Source data:
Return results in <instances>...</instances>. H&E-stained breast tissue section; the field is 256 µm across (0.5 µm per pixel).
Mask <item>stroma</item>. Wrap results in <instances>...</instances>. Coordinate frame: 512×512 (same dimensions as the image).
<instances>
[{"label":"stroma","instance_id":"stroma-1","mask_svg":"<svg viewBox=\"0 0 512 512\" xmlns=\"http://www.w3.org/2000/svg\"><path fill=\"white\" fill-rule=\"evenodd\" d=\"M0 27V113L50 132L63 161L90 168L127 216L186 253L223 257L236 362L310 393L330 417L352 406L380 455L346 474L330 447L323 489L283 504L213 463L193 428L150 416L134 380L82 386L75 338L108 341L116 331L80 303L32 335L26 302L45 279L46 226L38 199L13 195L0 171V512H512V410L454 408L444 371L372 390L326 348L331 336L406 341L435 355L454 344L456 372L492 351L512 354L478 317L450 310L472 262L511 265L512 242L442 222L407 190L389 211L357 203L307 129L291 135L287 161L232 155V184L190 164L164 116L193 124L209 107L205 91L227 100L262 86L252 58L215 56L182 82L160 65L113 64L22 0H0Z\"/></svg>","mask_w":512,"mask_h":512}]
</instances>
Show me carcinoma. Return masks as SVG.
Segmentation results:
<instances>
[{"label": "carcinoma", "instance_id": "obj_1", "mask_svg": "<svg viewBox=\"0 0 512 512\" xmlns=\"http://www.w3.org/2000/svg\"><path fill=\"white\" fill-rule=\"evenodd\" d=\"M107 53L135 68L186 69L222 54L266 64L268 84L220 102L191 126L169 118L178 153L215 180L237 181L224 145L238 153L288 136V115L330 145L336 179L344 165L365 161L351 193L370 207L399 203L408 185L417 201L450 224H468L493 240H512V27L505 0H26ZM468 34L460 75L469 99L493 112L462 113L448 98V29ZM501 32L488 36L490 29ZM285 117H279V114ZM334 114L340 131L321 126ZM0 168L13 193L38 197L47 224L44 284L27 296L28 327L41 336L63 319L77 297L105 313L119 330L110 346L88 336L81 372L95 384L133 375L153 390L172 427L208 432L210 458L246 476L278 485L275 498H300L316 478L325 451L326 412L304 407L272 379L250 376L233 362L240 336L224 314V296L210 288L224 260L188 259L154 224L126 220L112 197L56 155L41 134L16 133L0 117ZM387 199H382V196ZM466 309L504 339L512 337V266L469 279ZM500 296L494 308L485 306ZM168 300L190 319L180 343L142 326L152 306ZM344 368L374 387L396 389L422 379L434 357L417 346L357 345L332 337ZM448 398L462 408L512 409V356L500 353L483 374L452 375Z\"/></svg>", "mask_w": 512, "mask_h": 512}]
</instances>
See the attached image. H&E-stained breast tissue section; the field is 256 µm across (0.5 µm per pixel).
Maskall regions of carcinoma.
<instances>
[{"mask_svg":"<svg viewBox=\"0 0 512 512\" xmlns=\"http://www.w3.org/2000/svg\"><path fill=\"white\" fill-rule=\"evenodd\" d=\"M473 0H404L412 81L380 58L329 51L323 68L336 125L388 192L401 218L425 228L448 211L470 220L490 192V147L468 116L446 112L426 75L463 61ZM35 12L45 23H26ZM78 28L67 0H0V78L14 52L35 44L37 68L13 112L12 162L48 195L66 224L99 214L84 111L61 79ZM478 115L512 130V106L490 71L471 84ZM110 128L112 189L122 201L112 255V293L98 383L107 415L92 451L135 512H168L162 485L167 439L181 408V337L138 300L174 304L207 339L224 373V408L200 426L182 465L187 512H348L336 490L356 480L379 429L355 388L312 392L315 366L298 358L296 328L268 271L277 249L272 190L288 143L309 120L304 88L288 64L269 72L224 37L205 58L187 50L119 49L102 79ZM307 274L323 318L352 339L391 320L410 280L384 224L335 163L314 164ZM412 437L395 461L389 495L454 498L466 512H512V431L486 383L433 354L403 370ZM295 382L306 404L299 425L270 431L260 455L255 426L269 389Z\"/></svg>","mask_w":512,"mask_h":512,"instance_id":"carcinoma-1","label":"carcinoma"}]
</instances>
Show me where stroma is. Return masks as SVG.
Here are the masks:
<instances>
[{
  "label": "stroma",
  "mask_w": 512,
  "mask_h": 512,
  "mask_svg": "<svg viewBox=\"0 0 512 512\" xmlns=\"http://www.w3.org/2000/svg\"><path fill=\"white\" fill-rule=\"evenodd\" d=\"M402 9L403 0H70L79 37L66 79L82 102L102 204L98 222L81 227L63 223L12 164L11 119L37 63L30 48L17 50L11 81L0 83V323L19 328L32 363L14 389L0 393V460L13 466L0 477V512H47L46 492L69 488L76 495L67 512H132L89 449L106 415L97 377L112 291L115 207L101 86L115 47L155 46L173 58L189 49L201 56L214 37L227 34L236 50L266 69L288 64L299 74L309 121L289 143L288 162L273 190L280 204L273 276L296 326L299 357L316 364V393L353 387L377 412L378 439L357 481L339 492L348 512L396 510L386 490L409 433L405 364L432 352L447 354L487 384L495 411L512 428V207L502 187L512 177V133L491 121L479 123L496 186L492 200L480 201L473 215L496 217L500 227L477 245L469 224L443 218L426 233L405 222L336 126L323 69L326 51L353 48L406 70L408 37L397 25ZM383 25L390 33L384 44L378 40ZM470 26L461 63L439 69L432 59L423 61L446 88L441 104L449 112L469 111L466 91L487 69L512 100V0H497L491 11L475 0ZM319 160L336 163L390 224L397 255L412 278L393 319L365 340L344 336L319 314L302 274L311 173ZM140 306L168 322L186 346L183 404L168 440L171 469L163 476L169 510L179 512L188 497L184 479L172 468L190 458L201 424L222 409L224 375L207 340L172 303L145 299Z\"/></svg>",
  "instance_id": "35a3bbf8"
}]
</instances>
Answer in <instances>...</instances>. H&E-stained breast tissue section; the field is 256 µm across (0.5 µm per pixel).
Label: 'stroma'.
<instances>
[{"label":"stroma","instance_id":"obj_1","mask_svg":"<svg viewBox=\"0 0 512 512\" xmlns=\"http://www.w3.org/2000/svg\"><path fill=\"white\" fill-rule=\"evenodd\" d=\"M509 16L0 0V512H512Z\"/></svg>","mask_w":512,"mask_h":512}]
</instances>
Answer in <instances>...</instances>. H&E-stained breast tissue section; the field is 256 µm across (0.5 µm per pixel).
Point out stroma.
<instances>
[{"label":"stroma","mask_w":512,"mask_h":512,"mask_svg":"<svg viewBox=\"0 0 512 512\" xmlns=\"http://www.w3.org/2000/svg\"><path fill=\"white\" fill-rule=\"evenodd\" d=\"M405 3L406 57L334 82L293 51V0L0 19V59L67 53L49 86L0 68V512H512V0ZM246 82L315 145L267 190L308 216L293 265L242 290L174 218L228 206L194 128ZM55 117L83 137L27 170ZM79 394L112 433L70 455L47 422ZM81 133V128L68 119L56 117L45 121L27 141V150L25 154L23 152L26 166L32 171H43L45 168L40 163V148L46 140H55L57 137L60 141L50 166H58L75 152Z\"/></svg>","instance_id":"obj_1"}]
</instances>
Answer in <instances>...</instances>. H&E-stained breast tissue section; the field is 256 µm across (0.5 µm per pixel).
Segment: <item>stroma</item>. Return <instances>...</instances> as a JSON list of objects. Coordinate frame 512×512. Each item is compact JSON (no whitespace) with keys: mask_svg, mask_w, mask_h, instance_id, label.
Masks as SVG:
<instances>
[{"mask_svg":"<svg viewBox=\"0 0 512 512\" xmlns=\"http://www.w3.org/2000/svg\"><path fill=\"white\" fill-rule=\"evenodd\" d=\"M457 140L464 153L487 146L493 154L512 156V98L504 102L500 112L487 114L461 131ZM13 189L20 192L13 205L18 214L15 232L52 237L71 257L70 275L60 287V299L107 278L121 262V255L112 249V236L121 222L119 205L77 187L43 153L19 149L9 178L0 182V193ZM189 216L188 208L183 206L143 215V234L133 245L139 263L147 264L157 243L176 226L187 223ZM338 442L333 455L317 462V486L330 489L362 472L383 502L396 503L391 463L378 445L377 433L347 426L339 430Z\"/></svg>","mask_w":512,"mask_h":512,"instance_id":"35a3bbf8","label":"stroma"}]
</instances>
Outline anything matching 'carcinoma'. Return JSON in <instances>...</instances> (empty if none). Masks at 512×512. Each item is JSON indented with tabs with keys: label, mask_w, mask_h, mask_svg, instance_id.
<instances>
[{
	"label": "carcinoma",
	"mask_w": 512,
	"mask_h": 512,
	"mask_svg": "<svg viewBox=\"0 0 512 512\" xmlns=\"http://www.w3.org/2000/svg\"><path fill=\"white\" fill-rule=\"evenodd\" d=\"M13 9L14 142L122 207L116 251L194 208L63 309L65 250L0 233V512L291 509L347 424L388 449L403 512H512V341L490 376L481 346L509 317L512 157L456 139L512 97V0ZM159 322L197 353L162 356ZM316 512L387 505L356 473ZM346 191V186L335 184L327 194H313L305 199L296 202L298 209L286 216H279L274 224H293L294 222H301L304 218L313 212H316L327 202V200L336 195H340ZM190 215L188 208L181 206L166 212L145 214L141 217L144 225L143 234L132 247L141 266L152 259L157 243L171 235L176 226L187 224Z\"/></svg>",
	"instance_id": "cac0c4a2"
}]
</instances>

SET TASK> Exact repetition is required for the lines from the one that contains "Outline anything matching" through the final line; leave out everything else.

RESPONSE>
Outline anything matching 'carcinoma'. Return JSON in <instances>...</instances> (empty if none). Masks at 512×512. Each item is JSON indented with tabs with keys: label, mask_w, mask_h, mask_svg, instance_id.
<instances>
[{
	"label": "carcinoma",
	"mask_w": 512,
	"mask_h": 512,
	"mask_svg": "<svg viewBox=\"0 0 512 512\" xmlns=\"http://www.w3.org/2000/svg\"><path fill=\"white\" fill-rule=\"evenodd\" d=\"M13 9L14 142L122 207L116 251L194 208L63 309L65 250L0 233V512L291 509L347 424L388 449L403 512H512V341L490 376L481 346L509 317L512 157L456 139L512 97V0ZM159 322L197 353L162 356ZM316 512L387 505L356 473ZM346 191V186L335 184L327 194H313L305 199L296 202L298 209L286 216H279L274 224H293L294 222H301L304 218L313 212H316L327 202V200L336 195H340ZM190 215L188 208L181 206L166 212L145 214L141 217L144 225L143 234L132 247L141 266L152 259L157 243L171 235L176 226L187 224Z\"/></svg>",
	"instance_id": "cac0c4a2"
}]
</instances>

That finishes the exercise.